TASK ITEM.
In the records below, tally every line containing "brown". Report only the total.

──────── RECORDS PROVIDED

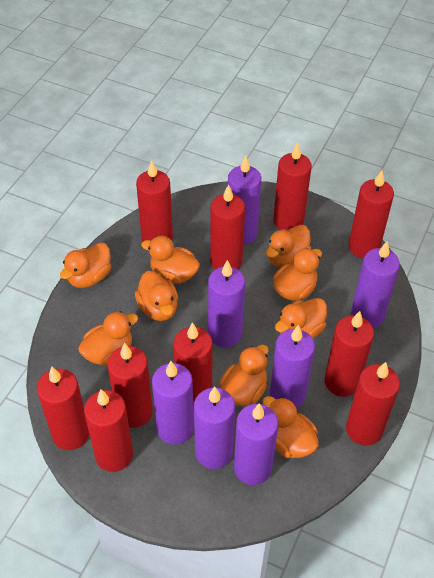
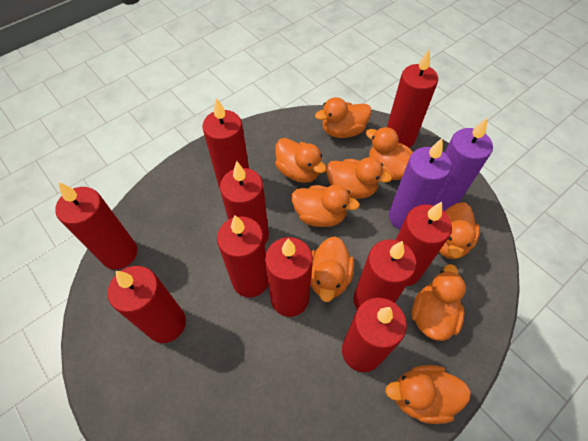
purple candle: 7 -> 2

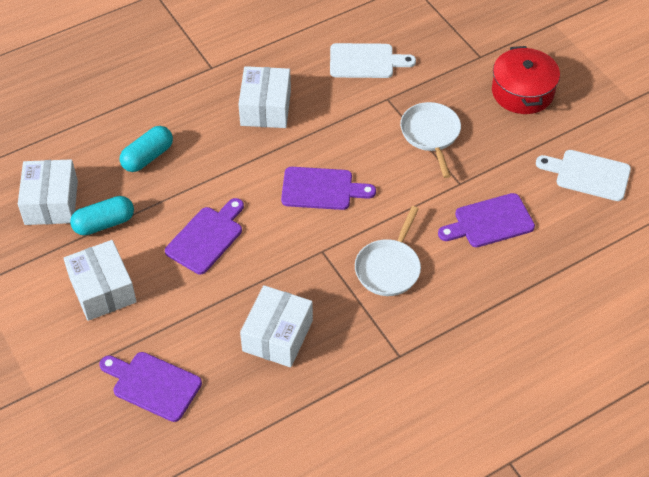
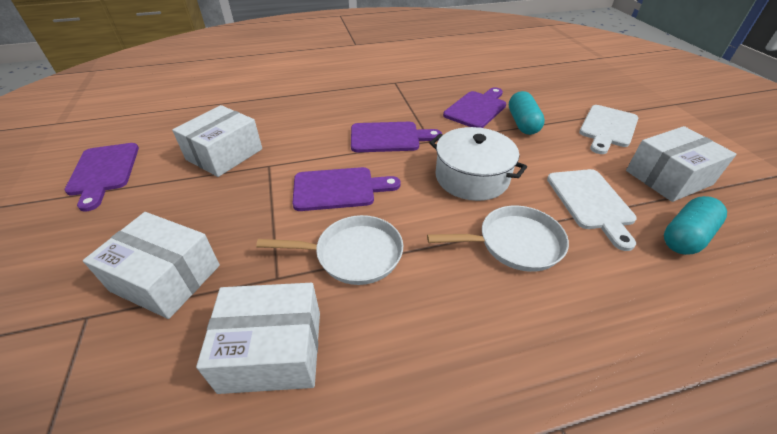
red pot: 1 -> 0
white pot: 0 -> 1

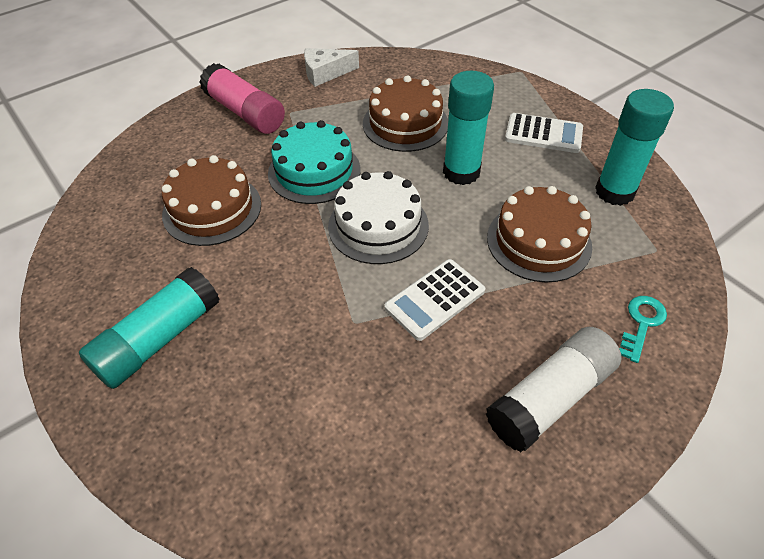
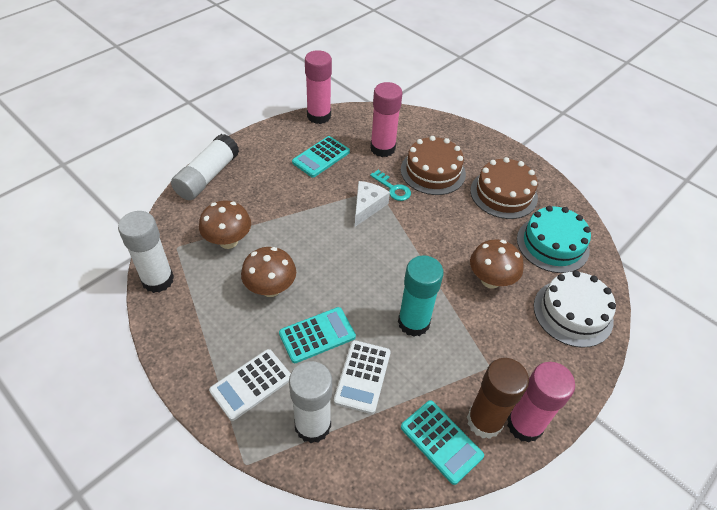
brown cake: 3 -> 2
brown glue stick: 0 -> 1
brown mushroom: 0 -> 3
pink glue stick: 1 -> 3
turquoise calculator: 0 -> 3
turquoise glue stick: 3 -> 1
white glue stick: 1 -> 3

────────────────

TASK RESULT.
3